Every line of the listing below is to be duplicated exactly, with the pictures left out.

• **Data below**
::::::::::
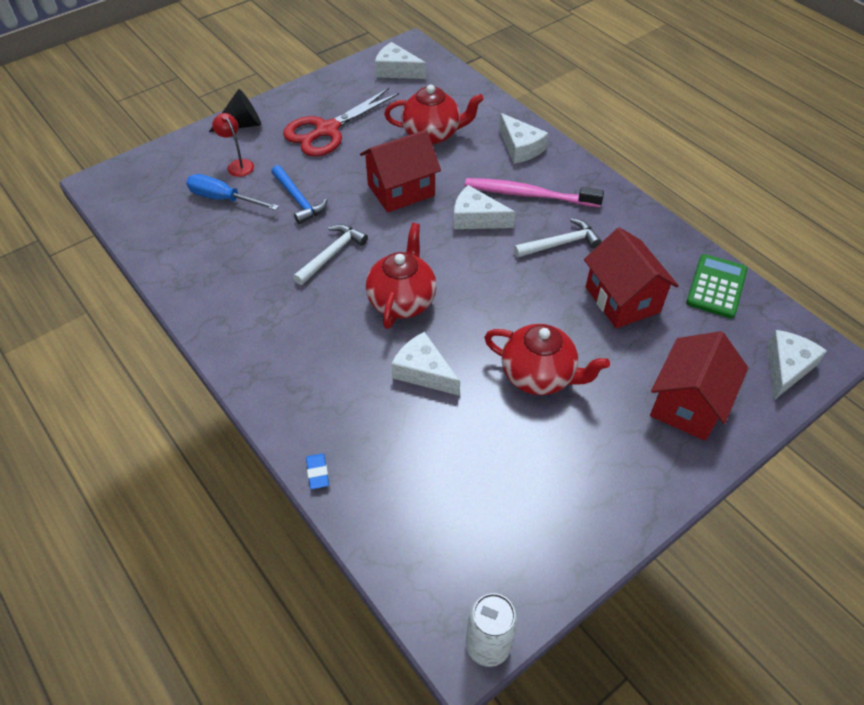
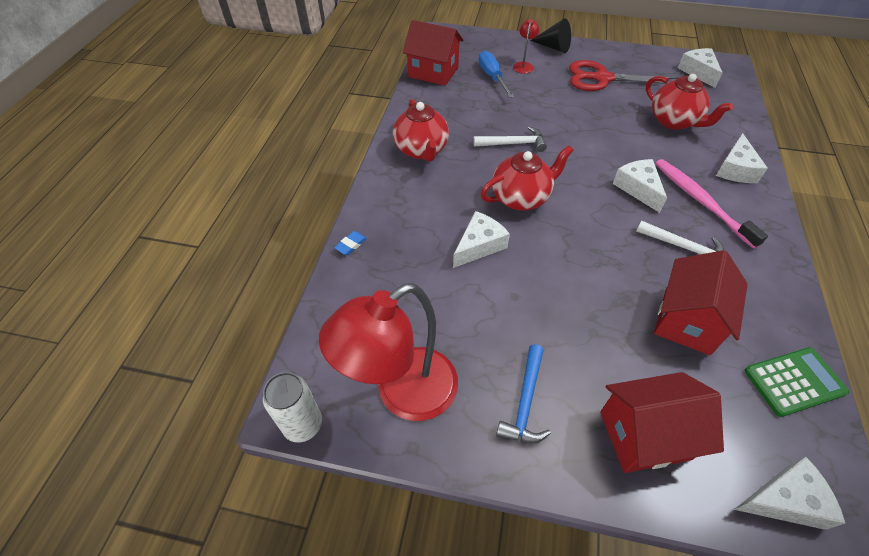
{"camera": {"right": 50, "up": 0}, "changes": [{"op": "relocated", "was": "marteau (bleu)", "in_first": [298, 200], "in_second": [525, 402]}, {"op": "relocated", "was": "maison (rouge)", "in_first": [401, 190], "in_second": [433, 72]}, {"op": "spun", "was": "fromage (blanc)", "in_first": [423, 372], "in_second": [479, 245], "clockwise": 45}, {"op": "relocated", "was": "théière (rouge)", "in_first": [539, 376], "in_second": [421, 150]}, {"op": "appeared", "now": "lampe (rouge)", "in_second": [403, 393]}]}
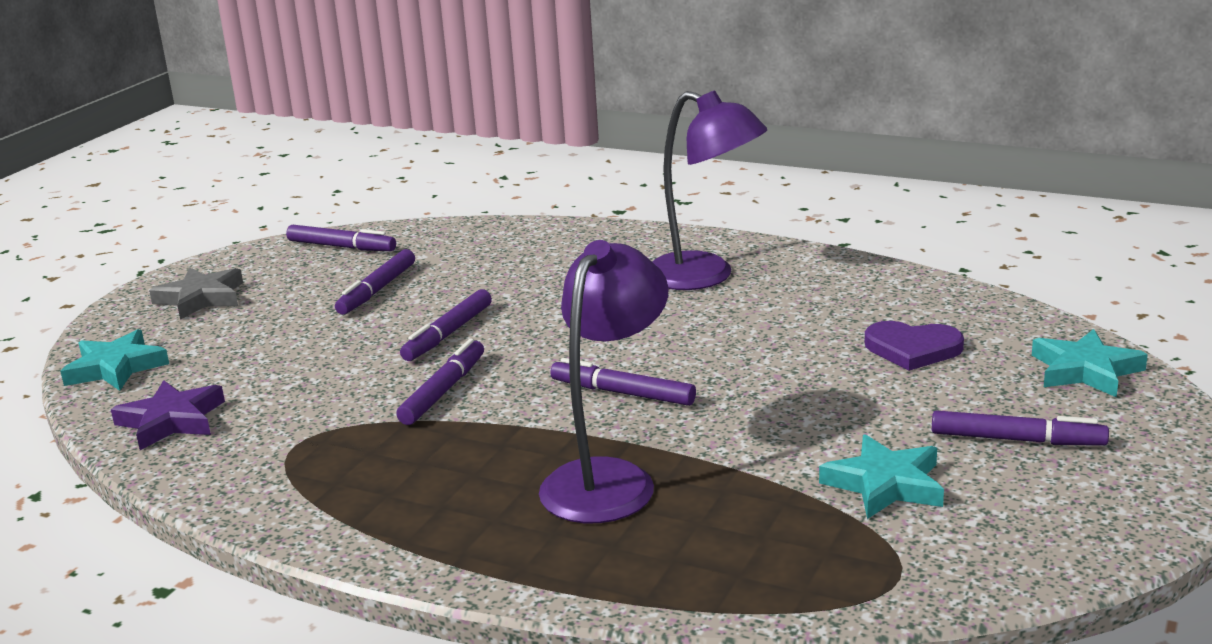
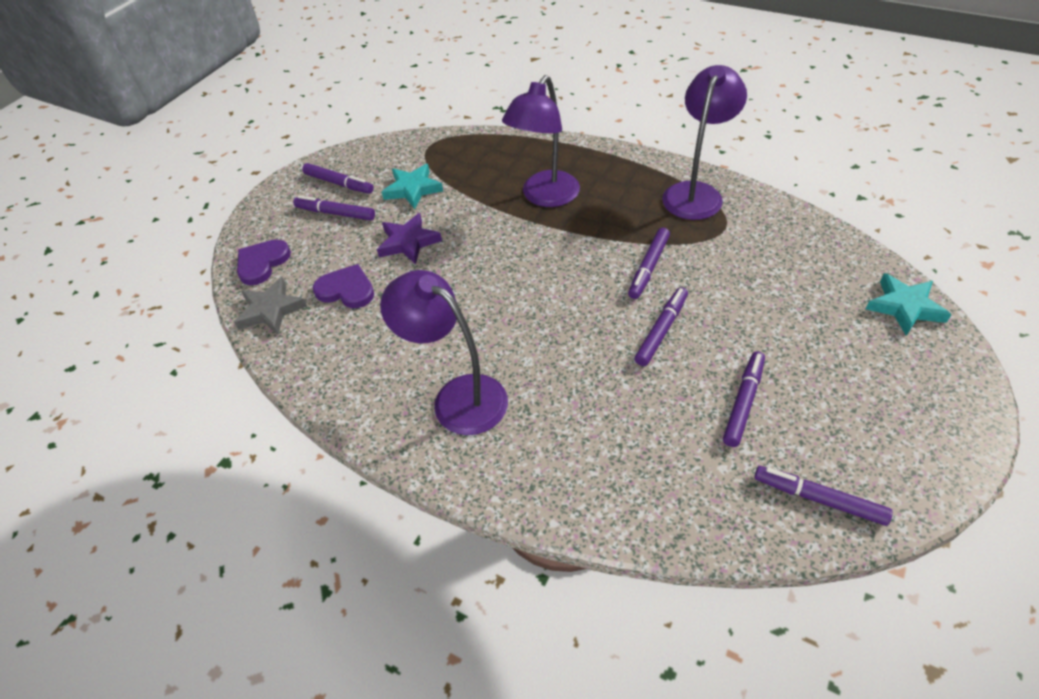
{"camera": {"right": -175, "up": 25}, "changes": [{"op": "relocated", "was": "étoile (violet)", "in_first": [171, 421], "in_second": [408, 242]}, {"op": "relocated", "was": "étoile (gris)", "in_first": [201, 298], "in_second": [270, 310]}, {"op": "relocated", "was": "feutre (violet)", "in_first": [622, 393], "in_second": [339, 183]}, {"op": "exchanged", "was": "étoile (turquoise)", "now": "cœur (violet)", "in_first": [1085, 370], "in_second": [262, 263]}, {"op": "appeared", "now": "lampe (violet)", "in_second": [695, 193]}]}
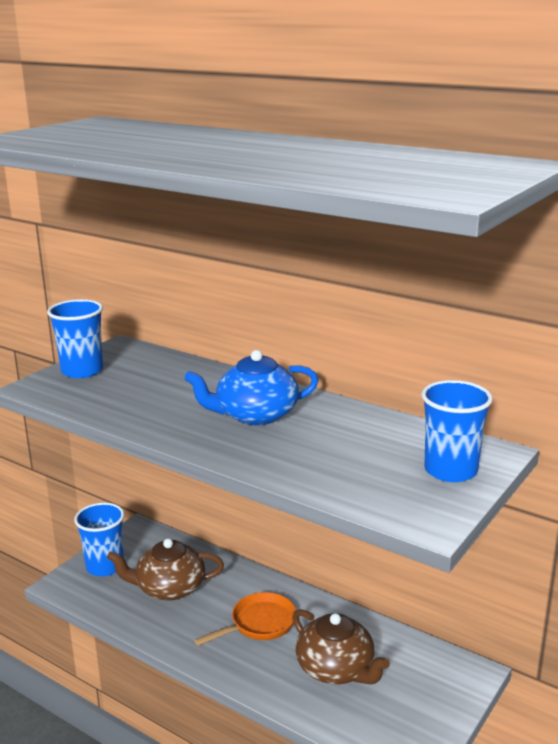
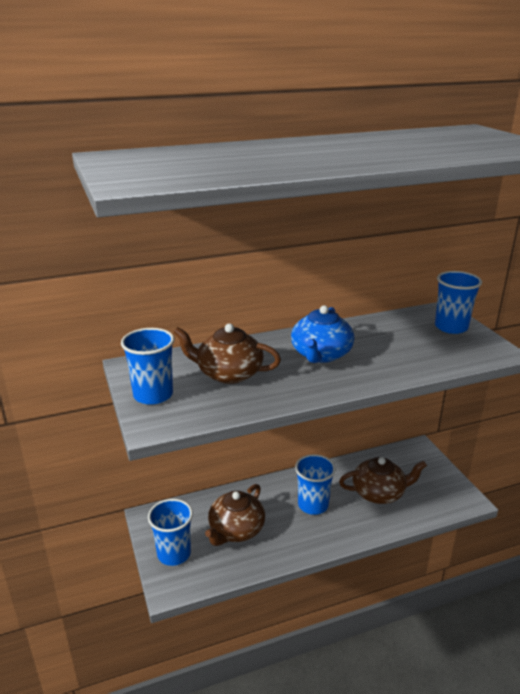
{"camera": {"right": -55, "up": 5}, "changes": [{"op": "exchanged", "was": "poêle (orange)", "now": "gobelet (bleu)", "in_first": [259, 624], "in_second": [313, 505]}, {"op": "appeared", "now": "théière (marron)", "in_second": [228, 373]}]}
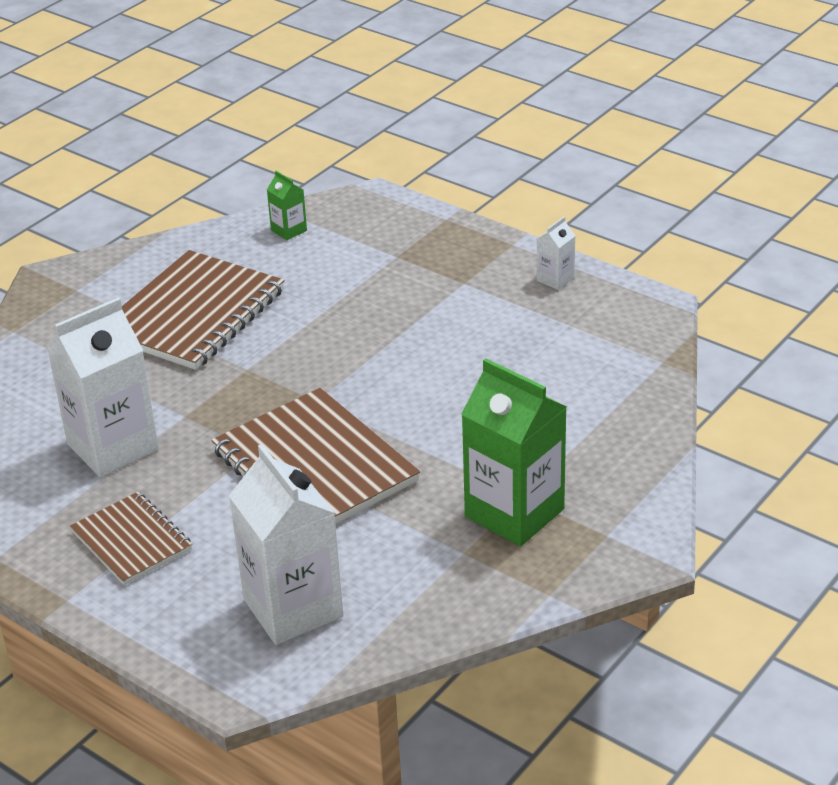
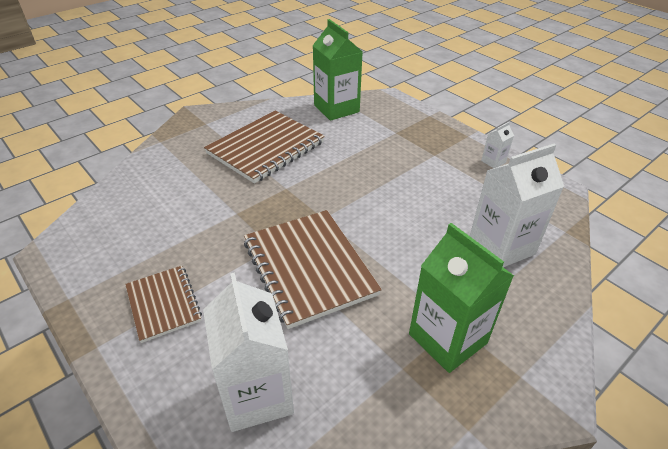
{"camera": {"right": 10, "up": 5}, "changes": [{"op": "relocated", "was": "brique de lait (blanc)", "in_first": [113, 447], "in_second": [501, 246]}, {"op": "size", "was": "brique de lait (vert)", "in_first": [289, 230], "in_second": [336, 108], "ratio": 2.22}]}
::::::::::
• **Output**
{"camera": {"right": 50, "up": 0}, "changes": [{"op": "relocated", "was": "marteau (bleu)", "in_first": [298, 200], "in_second": [525, 402]}, {"op": "relocated", "was": "maison (rouge)", "in_first": [401, 190], "in_second": [433, 72]}, {"op": "spun", "was": "fromage (blanc)", "in_first": [423, 372], "in_second": [479, 245], "clockwise": 45}, {"op": "relocated", "was": "théière (rouge)", "in_first": [539, 376], "in_second": [421, 150]}, {"op": "appeared", "now": "lampe (rouge)", "in_second": [403, 393]}]}
{"camera": {"right": -175, "up": 25}, "changes": [{"op": "relocated", "was": "étoile (violet)", "in_first": [171, 421], "in_second": [408, 242]}, {"op": "relocated", "was": "étoile (gris)", "in_first": [201, 298], "in_second": [270, 310]}, {"op": "relocated", "was": "feutre (violet)", "in_first": [622, 393], "in_second": [339, 183]}, {"op": "exchanged", "was": "étoile (turquoise)", "now": "cœur (violet)", "in_first": [1085, 370], "in_second": [262, 263]}, {"op": "appeared", "now": "lampe (violet)", "in_second": [695, 193]}]}
{"camera": {"right": -55, "up": 5}, "changes": [{"op": "exchanged", "was": "poêle (orange)", "now": "gobelet (bleu)", "in_first": [259, 624], "in_second": [313, 505]}, {"op": "appeared", "now": "théière (marron)", "in_second": [228, 373]}]}
{"camera": {"right": 10, "up": 5}, "changes": [{"op": "relocated", "was": "brique de lait (blanc)", "in_first": [113, 447], "in_second": [501, 246]}, {"op": "size", "was": "brique de lait (vert)", "in_first": [289, 230], "in_second": [336, 108], "ratio": 2.22}]}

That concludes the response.